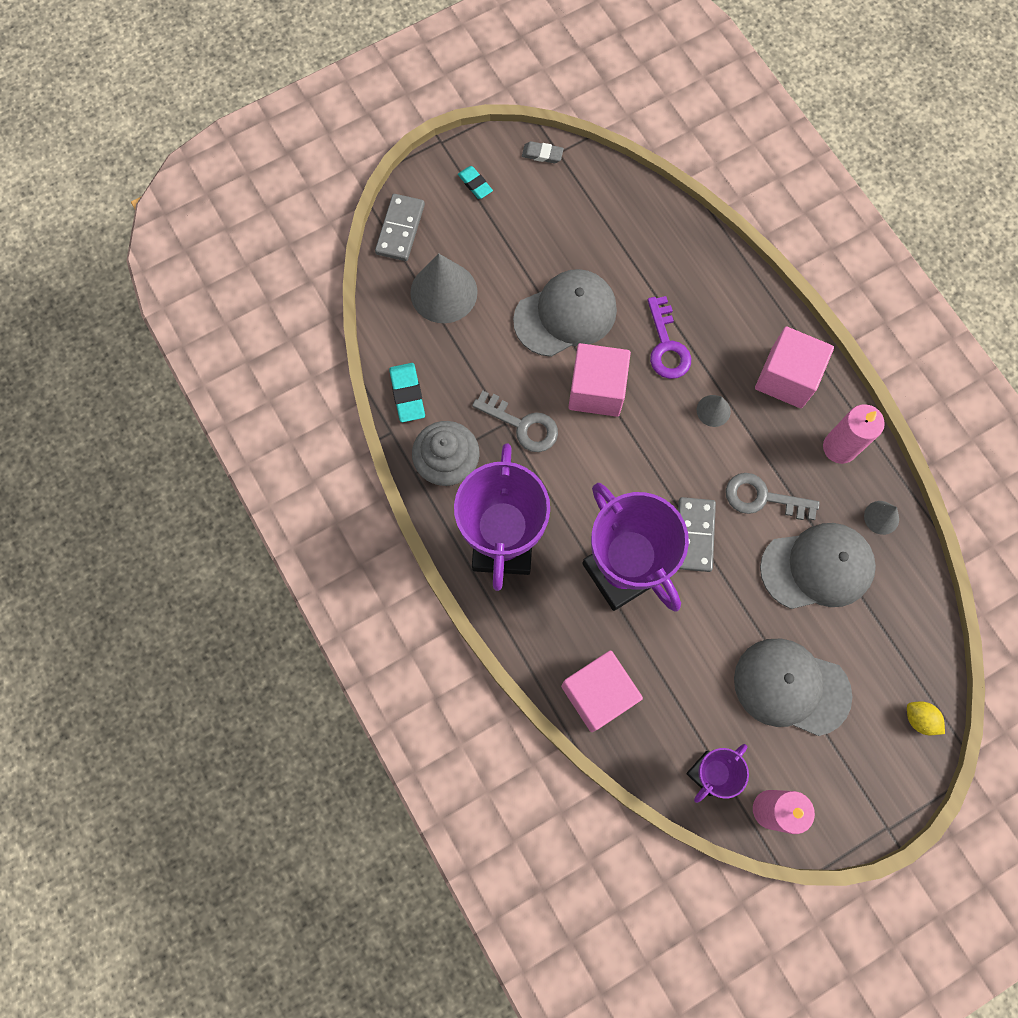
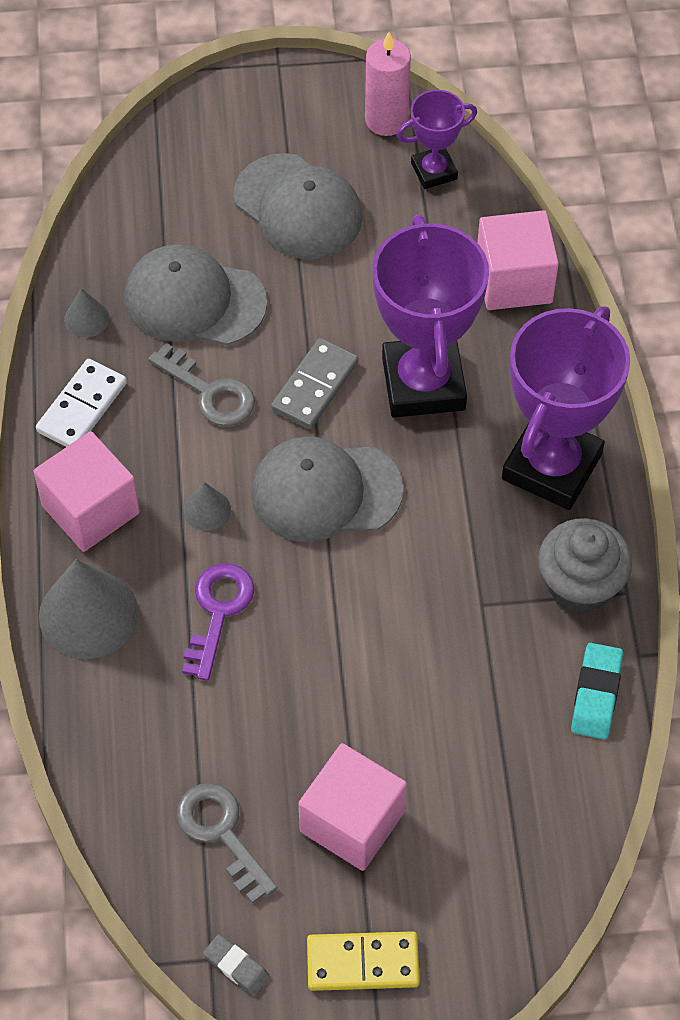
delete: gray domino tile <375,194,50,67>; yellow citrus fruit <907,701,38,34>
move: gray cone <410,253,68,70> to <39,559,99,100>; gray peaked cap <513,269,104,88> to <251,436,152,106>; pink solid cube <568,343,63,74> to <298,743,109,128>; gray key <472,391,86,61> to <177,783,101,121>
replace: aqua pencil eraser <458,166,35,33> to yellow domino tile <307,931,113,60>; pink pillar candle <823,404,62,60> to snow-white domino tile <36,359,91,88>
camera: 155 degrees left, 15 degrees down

────────────────────────────────────────

PROBLEM REQUIREMENTS
Of all the lines in the data, count those that contain "yellow" and give that figure with nothing else.

FINISHED TASK
2